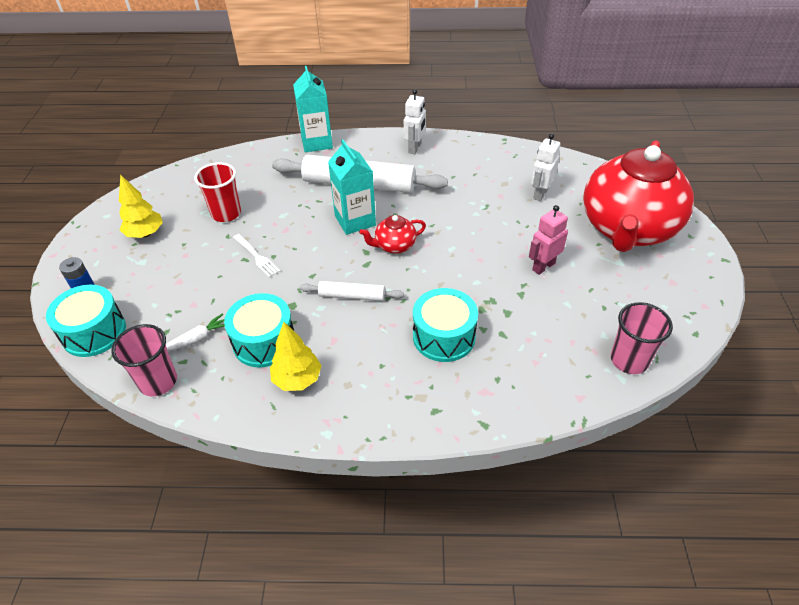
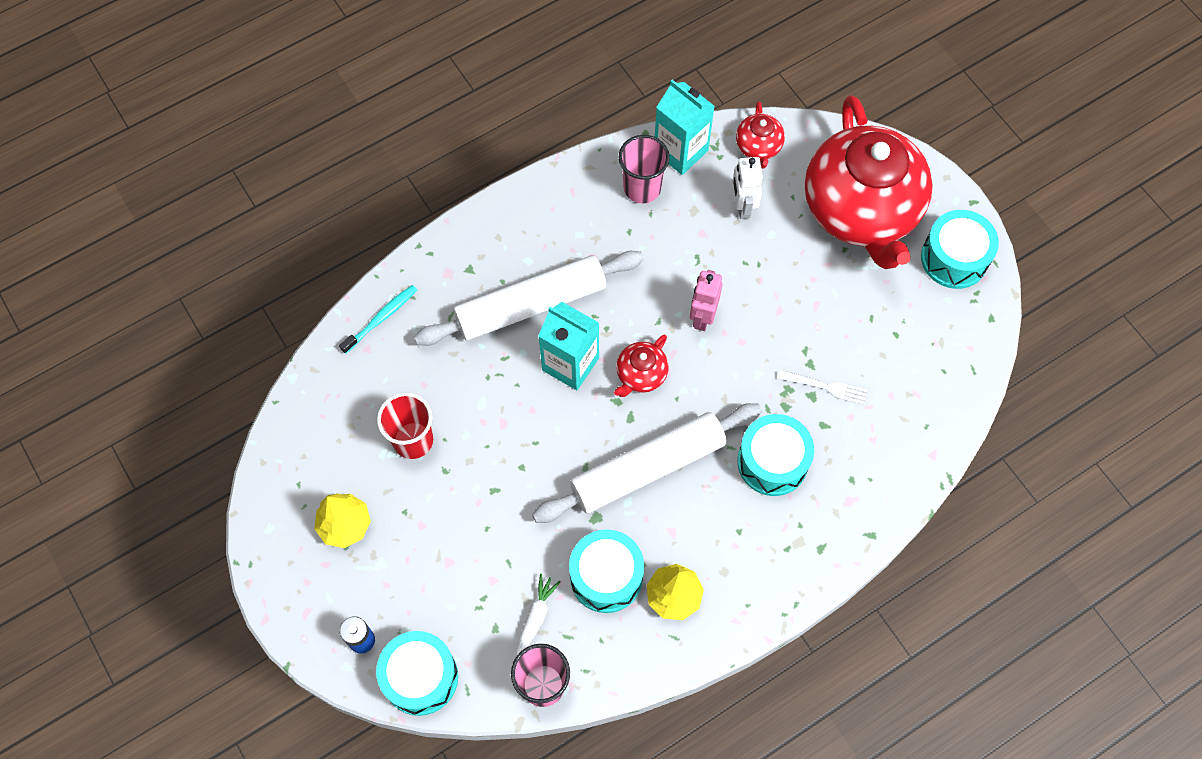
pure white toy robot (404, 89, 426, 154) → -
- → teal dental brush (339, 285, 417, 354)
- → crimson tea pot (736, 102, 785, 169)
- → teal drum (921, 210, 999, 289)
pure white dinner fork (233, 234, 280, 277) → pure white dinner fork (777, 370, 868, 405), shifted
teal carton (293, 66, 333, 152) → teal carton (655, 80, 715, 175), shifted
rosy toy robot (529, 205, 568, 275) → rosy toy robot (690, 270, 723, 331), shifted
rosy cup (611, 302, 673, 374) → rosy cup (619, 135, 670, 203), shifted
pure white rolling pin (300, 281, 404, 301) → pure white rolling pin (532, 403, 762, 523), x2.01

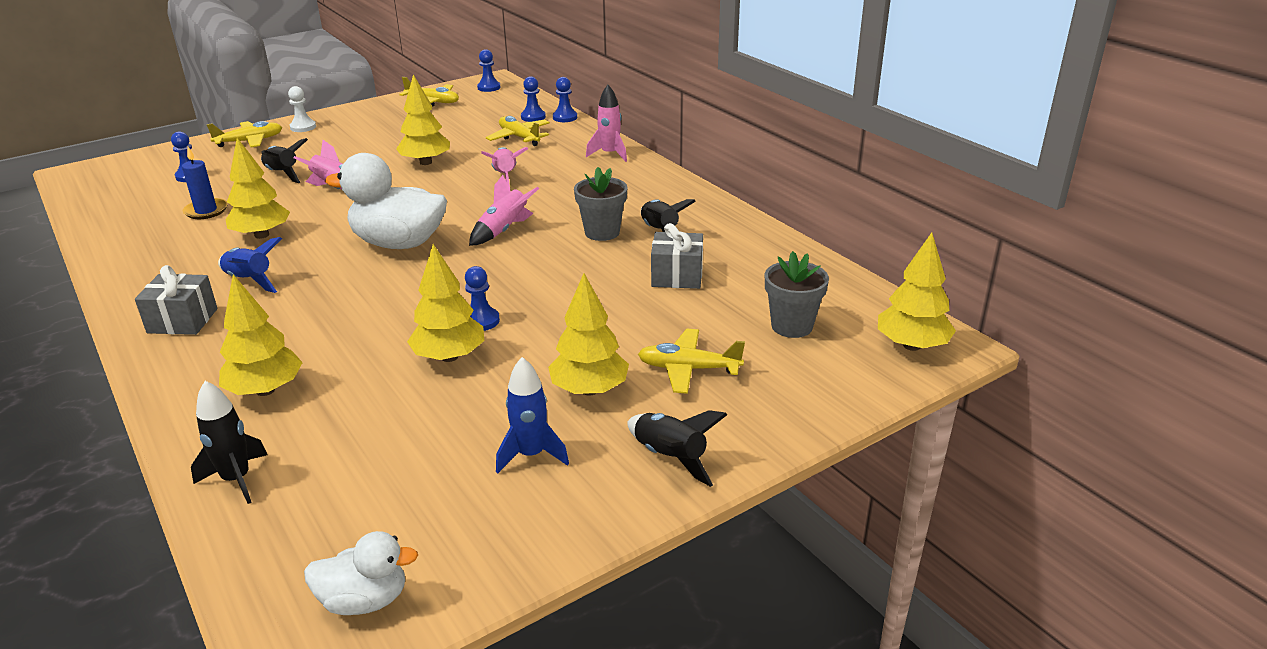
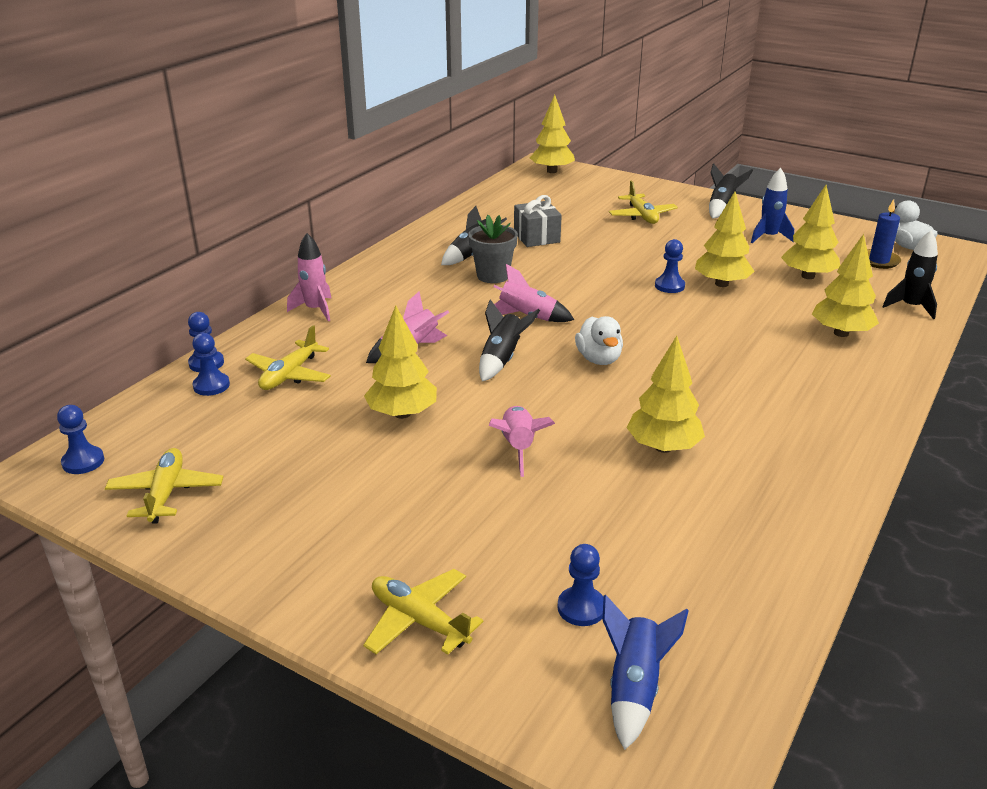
ash-grey present (135, 265, 218, 335) → -
pure white game pawn (288, 86, 316, 132) → -
ash-grey plant pot (765, 251, 829, 338) → -
royal blue candle (182, 147, 228, 219) → royal blue candle (867, 199, 901, 269), shifted
royal blue toy rocket (218, 237, 282, 293) → royal blue toy rocket (602, 595, 689, 750), shifted
jet-black toy rocket (261, 138, 308, 183) → jet-black toy rocket (479, 299, 540, 381), shifted
bright yellow fir tree (548, 273, 629, 396) → bright yellow fir tree (781, 185, 840, 279), shifted
pure white toy duck (325, 153, 447, 249) → pure white toy duck (575, 316, 623, 365), x0.55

......

What is needed is an exact copy of each line from the top of the data above through the line containing "rosy cup (611, 302, 673, 374)", with no pictures.

▸ **FINAL ANSWER**:
pure white toy robot (404, 89, 426, 154) → -
- → teal dental brush (339, 285, 417, 354)
- → crimson tea pot (736, 102, 785, 169)
- → teal drum (921, 210, 999, 289)
pure white dinner fork (233, 234, 280, 277) → pure white dinner fork (777, 370, 868, 405), shifted
teal carton (293, 66, 333, 152) → teal carton (655, 80, 715, 175), shifted
rosy toy robot (529, 205, 568, 275) → rosy toy robot (690, 270, 723, 331), shifted
rosy cup (611, 302, 673, 374) → rosy cup (619, 135, 670, 203), shifted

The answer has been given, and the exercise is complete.